◆ Exercise goal
Below are lines of records; copy exactly those from the one containing "black battery [631,77,702,160]" through the one containing "purple capsule [749,245,820,368]", leaving the pictures behind.

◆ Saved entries
────────────────
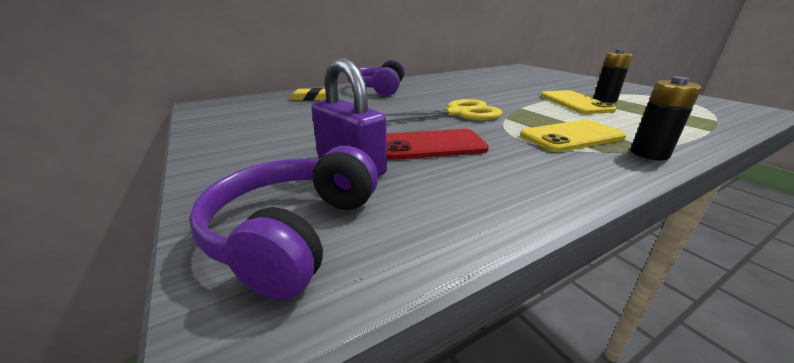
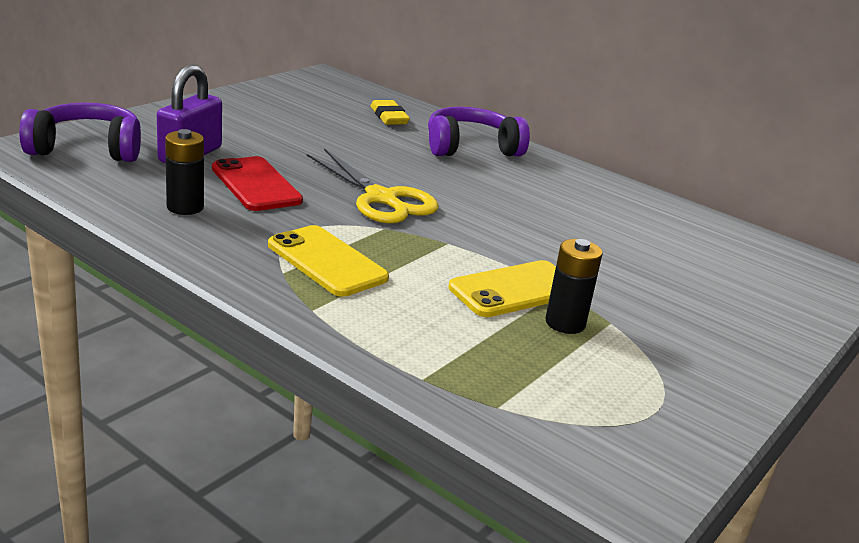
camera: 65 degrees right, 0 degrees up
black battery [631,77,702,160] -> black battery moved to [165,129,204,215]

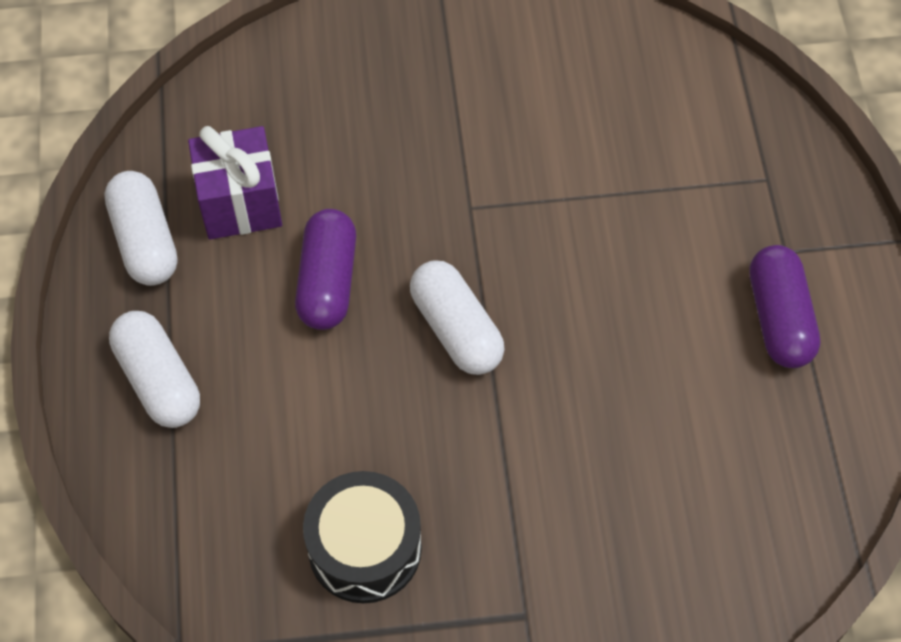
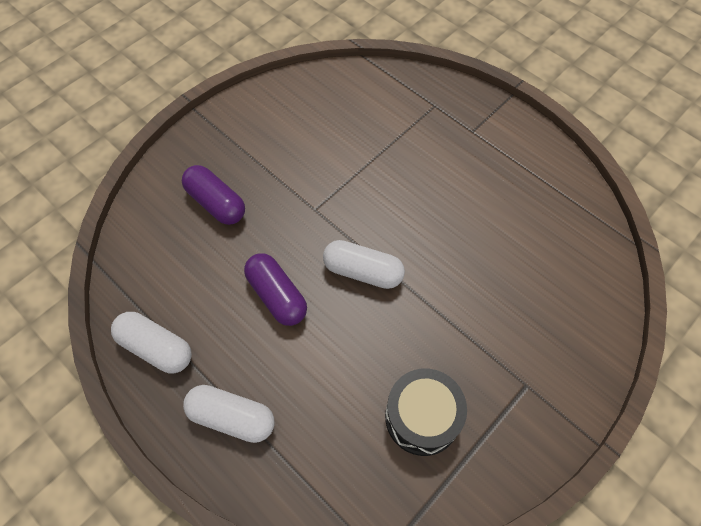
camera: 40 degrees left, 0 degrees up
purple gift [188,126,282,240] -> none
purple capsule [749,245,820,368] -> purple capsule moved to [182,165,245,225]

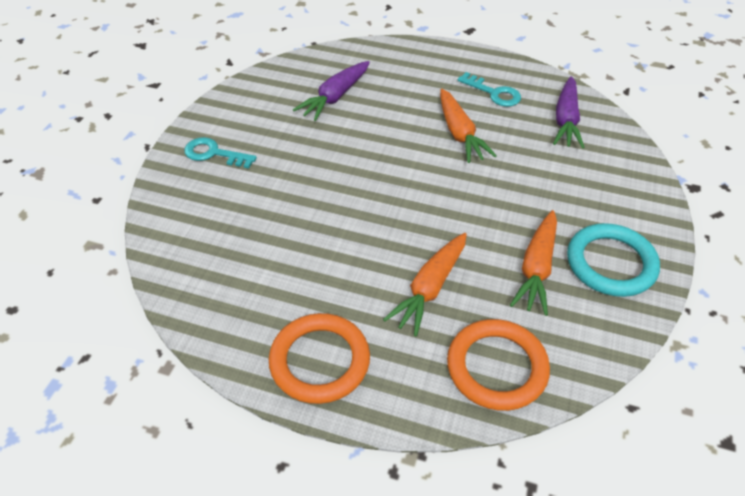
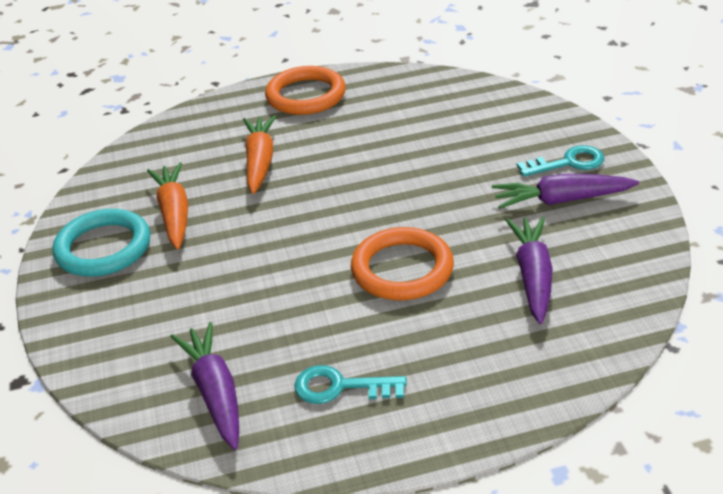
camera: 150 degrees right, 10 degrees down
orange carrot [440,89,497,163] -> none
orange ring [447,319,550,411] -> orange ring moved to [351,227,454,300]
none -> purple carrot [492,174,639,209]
────────────────
◆ Written response
black battery [631,77,702,160] -> black battery moved to [165,129,204,215]

camera: 40 degrees left, 0 degrees up
purple gift [188,126,282,240] -> none
purple capsule [749,245,820,368] -> purple capsule moved to [182,165,245,225]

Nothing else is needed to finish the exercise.